- Task item: Give the listing below again exactly, but without any of its pictures.

- Data provided:
= Beginning of Section =
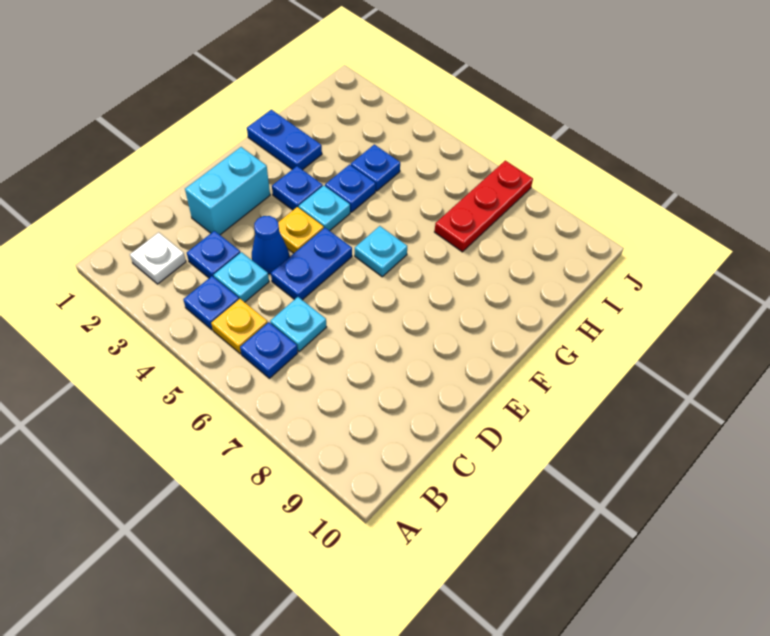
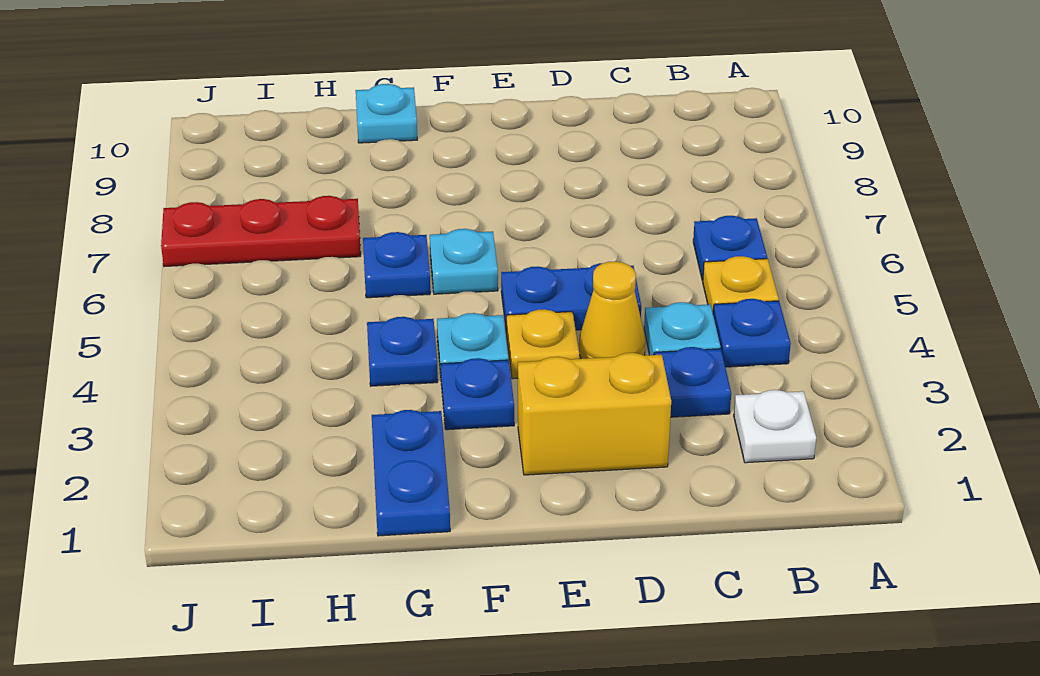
cyan plate C6 level 1 -> cyan plate G10 level 1
cyan brick D2:E2 level 1 -> yellow brick D2:E2 level 1
blue cone D4 level 1 -> yellow cone D4 level 1
blue plate H4 level 1 -> blue plate G6 level 1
= End of Section =
- Task solution:
cyan plate C6 level 1 -> cyan plate G10 level 1
cyan brick D2:E2 level 1 -> yellow brick D2:E2 level 1
blue cone D4 level 1 -> yellow cone D4 level 1
blue plate H4 level 1 -> blue plate G6 level 1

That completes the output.